*** Data Section Begins ***

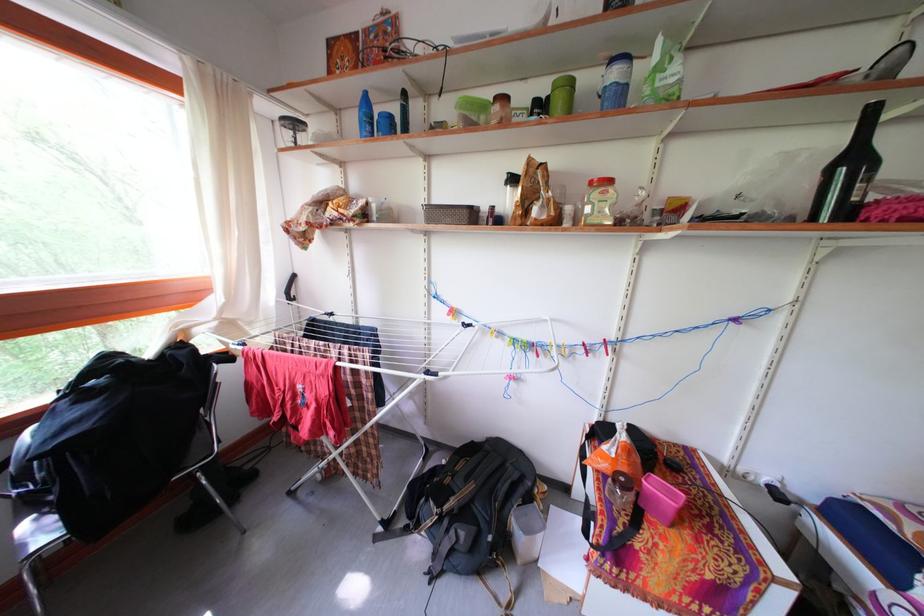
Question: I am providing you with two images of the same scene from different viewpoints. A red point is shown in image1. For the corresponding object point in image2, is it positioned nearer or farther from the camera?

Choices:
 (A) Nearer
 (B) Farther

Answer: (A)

*** Data Section Ends ***

Reproduce the material with "camera" replaced by "viewer" and everything else unchanged. Leave out the picture.

Written answer:
Question: I am providing you with two images of the same scene from different viewpoints. A red point is shown in image1. For the corresponding object point in image2, is it positioned nearer or farther from the viewer?

Choices:
 (A) Nearer
 (B) Farther

Answer: (A)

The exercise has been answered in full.